**Records for the task**
====================

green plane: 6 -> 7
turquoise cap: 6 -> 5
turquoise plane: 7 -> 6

====================

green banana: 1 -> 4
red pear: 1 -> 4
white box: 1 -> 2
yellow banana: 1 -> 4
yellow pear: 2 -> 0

====================

**About this task**
Your task for the entries above: copy exactly the span starting with the line with "green plane: 6 -> 7" and going on through the line with "turquoise plane: 7 -> 6", both lines included, and nothing else.

**Task result**
green plane: 6 -> 7
turquoise cap: 6 -> 5
turquoise plane: 7 -> 6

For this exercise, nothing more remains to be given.